- [DESCRIPTION OF THE TASK]
Set down a true copy of the data, with all pictures left out.

- [DATASET CONTENT]
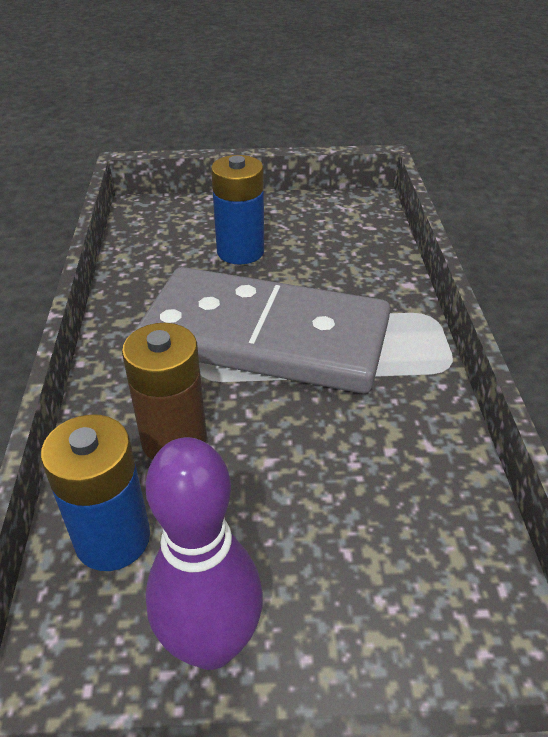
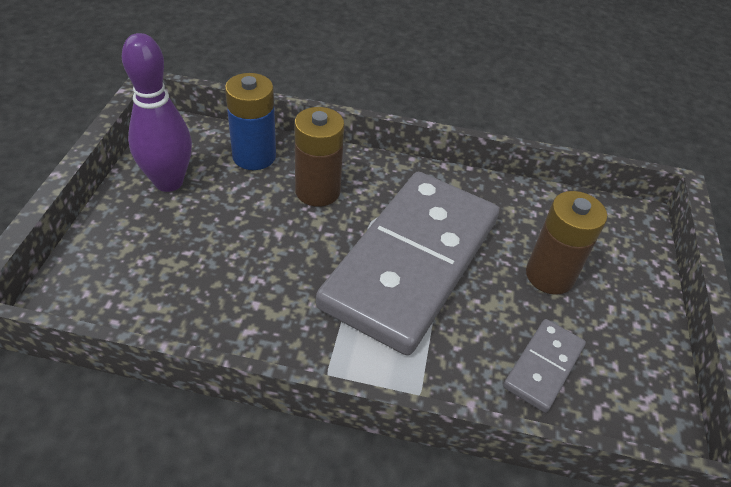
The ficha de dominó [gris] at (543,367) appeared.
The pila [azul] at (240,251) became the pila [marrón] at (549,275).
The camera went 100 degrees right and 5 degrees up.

- [YOUR SOLUTION]
The ficha de dominó [gris] at (543,367) appeared.
The pila [azul] at (240,251) became the pila [marrón] at (549,275).
The camera went 100 degrees right and 5 degrees up.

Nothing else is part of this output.